_Exercise details_: Would you output the listing exactly, with every image omitted?

_Dataset records_:
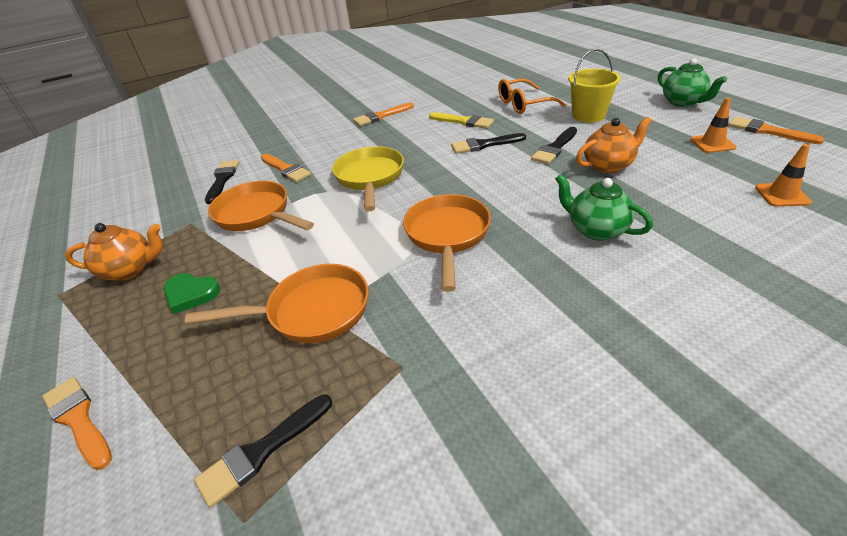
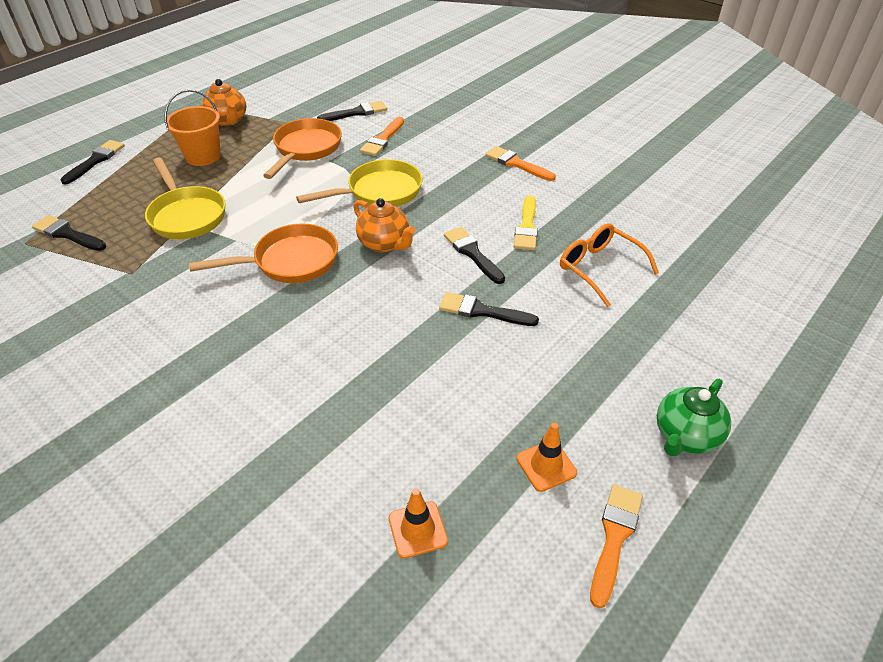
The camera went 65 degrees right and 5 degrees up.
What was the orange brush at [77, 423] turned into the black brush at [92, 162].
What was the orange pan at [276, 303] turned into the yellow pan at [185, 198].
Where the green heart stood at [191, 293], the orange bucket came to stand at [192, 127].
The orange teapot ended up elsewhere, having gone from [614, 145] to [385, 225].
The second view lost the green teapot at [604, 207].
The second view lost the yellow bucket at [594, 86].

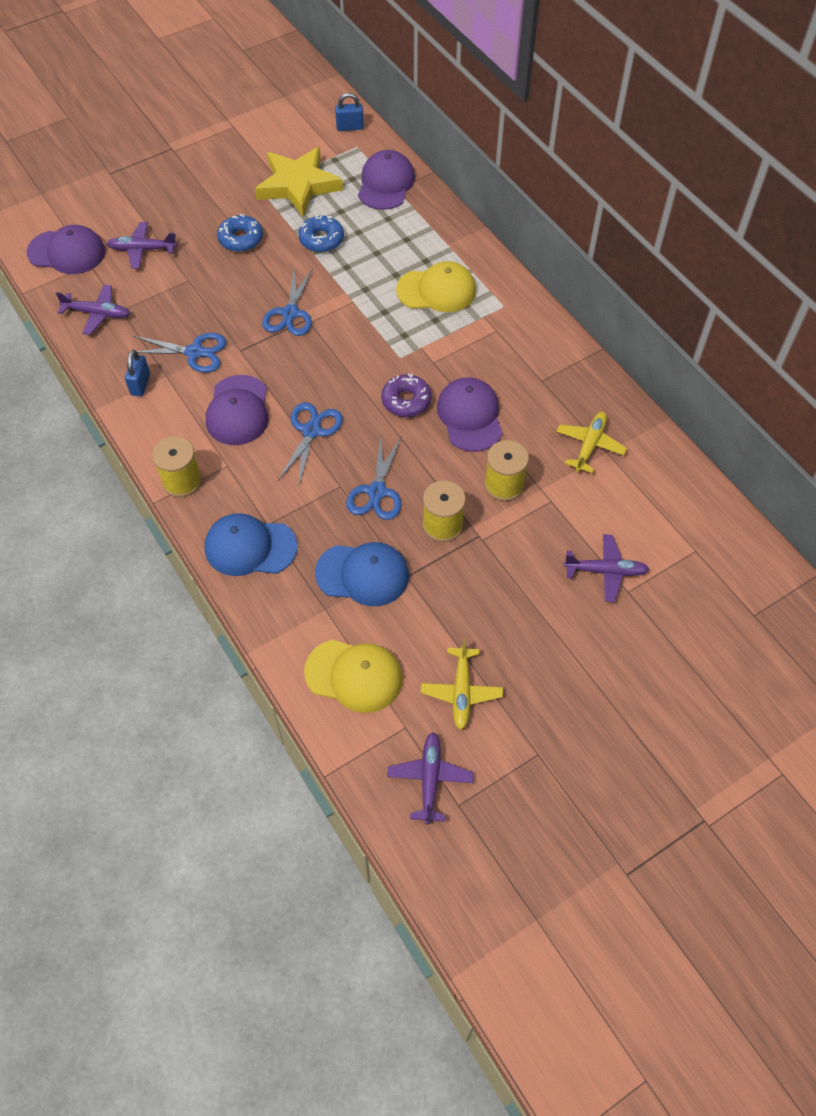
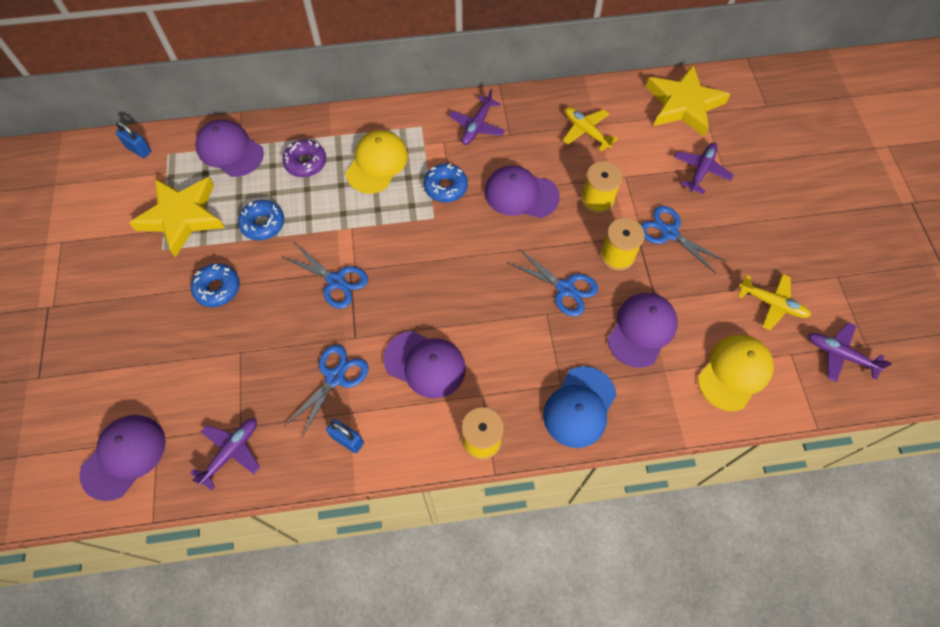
The camera went 65 degrees left and 5 degrees up.
The blue padlock at [349, 112] ended up facing another way, 75 degrees counterclockwise from before.
The purple donut ended up elsewhere, having gone from [406, 395] to [304, 158].
The second view gained the blue donut at [446, 183].
The purple plane ended up elsewhere, having gone from [142, 245] to [477, 117].
What was the blue cap at [362, 574] turned into the purple cap at [642, 330].
The blue scissors ended up elsewhere, having gone from [310, 444] to [684, 239].
The second view gained the yellow star at [688, 101].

_Response to this exercise_:
The camera went 65 degrees right and 5 degrees up.
What was the orange brush at [77, 423] turned into the black brush at [92, 162].
What was the orange pan at [276, 303] turned into the yellow pan at [185, 198].
Where the green heart stood at [191, 293], the orange bucket came to stand at [192, 127].
The orange teapot ended up elsewhere, having gone from [614, 145] to [385, 225].
The second view lost the green teapot at [604, 207].
The second view lost the yellow bucket at [594, 86].

The camera went 65 degrees left and 5 degrees up.
The blue padlock at [349, 112] ended up facing another way, 75 degrees counterclockwise from before.
The purple donut ended up elsewhere, having gone from [406, 395] to [304, 158].
The second view gained the blue donut at [446, 183].
The purple plane ended up elsewhere, having gone from [142, 245] to [477, 117].
What was the blue cap at [362, 574] turned into the purple cap at [642, 330].
The blue scissors ended up elsewhere, having gone from [310, 444] to [684, 239].
The second view gained the yellow star at [688, 101].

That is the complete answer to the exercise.